SHORT EXERCISE: Tally the lines in the listing below that contain the string "front", matching case exactly. Reply with the number alone.
----
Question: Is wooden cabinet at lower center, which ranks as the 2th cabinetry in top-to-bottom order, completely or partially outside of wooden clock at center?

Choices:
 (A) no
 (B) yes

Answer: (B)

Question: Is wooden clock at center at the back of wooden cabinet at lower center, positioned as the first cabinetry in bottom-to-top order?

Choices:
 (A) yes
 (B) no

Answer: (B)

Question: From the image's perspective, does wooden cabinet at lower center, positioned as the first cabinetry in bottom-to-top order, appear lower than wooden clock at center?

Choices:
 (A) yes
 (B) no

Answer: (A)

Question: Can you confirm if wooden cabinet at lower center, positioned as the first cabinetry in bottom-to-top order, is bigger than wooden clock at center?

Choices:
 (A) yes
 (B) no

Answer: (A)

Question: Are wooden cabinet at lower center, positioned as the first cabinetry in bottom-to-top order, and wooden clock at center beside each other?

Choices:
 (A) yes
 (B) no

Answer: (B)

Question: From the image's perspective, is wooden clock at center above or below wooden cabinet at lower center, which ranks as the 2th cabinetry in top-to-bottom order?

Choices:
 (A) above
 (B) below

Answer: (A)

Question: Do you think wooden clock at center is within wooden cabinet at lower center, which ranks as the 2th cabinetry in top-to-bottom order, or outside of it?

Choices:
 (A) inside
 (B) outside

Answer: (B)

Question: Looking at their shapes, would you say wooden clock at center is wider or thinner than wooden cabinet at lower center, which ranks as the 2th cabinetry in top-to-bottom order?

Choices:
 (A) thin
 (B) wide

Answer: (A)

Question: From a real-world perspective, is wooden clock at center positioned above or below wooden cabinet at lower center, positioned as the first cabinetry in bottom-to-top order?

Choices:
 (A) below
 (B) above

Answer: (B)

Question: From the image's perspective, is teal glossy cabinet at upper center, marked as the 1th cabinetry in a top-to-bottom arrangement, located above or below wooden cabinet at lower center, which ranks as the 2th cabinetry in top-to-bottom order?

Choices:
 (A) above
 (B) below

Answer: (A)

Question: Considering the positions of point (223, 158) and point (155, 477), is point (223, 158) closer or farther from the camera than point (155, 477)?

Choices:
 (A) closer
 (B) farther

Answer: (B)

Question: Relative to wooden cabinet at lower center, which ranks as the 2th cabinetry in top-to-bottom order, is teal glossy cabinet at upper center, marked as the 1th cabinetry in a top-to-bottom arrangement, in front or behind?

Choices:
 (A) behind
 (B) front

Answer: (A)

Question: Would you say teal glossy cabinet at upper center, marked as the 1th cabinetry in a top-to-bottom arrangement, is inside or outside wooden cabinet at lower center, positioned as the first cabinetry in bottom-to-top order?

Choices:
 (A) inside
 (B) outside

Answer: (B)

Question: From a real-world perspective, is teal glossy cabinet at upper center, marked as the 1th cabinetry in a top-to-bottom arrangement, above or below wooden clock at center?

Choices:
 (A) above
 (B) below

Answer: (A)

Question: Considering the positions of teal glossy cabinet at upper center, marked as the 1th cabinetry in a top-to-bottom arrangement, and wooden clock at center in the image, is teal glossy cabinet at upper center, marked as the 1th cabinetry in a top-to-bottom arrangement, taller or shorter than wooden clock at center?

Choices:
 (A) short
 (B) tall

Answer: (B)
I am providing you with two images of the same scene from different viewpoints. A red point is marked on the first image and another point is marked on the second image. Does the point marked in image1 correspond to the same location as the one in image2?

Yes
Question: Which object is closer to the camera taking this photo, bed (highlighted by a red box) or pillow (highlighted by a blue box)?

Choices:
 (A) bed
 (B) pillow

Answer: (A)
----
FINISHED TASK: 2